*** Recorded information Section Begins ***

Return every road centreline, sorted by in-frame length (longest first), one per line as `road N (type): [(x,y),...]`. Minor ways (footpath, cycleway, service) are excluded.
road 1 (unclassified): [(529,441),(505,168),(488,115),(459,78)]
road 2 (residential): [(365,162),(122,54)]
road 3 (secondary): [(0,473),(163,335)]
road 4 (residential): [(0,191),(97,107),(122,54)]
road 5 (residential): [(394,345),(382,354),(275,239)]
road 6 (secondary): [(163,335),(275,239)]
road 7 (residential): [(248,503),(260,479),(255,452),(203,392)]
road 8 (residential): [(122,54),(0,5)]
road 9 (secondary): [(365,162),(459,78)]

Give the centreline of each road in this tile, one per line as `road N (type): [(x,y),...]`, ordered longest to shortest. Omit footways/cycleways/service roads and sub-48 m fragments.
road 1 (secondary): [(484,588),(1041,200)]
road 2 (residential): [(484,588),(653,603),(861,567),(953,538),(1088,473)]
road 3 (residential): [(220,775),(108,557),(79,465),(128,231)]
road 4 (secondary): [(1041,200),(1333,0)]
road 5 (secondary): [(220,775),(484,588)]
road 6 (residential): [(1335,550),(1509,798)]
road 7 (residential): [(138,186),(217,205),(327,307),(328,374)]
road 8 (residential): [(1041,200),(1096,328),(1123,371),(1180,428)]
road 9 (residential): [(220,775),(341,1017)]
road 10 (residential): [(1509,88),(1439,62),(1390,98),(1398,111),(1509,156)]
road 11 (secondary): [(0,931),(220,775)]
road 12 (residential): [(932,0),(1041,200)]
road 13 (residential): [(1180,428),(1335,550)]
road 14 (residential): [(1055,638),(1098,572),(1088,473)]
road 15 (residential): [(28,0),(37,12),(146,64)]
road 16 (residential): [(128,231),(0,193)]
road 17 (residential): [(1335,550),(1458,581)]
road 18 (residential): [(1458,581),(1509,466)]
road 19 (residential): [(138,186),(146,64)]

*** Recorded information Section Ends ***

Leaving every word in place, output the whole listing above.

Return every road centreline, sorted by in-frame length (longest first), one per line as `road N (type): [(x,y),...]`. Minor ways (footpath, cycleway, service) are excluded.
road 1 (unclassified): [(529,441),(505,168),(488,115),(459,78)]
road 2 (residential): [(365,162),(122,54)]
road 3 (secondary): [(0,473),(163,335)]
road 4 (residential): [(0,191),(97,107),(122,54)]
road 5 (residential): [(394,345),(382,354),(275,239)]
road 6 (secondary): [(163,335),(275,239)]
road 7 (residential): [(248,503),(260,479),(255,452),(203,392)]
road 8 (residential): [(122,54),(0,5)]
road 9 (secondary): [(365,162),(459,78)]

Give the centreline of each road in this tile, one per line as `road N (type): [(x,y),...]`, ordered longest to shortest. Omit footways/cycleways/service roads and sub-48 m fragments.
road 1 (secondary): [(484,588),(1041,200)]
road 2 (residential): [(484,588),(653,603),(861,567),(953,538),(1088,473)]
road 3 (residential): [(220,775),(108,557),(79,465),(128,231)]
road 4 (secondary): [(1041,200),(1333,0)]
road 5 (secondary): [(220,775),(484,588)]
road 6 (residential): [(1335,550),(1509,798)]
road 7 (residential): [(138,186),(217,205),(327,307),(328,374)]
road 8 (residential): [(1041,200),(1096,328),(1123,371),(1180,428)]
road 9 (residential): [(220,775),(341,1017)]
road 10 (residential): [(1509,88),(1439,62),(1390,98),(1398,111),(1509,156)]
road 11 (secondary): [(0,931),(220,775)]
road 12 (residential): [(932,0),(1041,200)]
road 13 (residential): [(1180,428),(1335,550)]
road 14 (residential): [(1055,638),(1098,572),(1088,473)]
road 15 (residential): [(28,0),(37,12),(146,64)]
road 16 (residential): [(128,231),(0,193)]
road 17 (residential): [(1335,550),(1458,581)]
road 18 (residential): [(1458,581),(1509,466)]
road 19 (residential): [(138,186),(146,64)]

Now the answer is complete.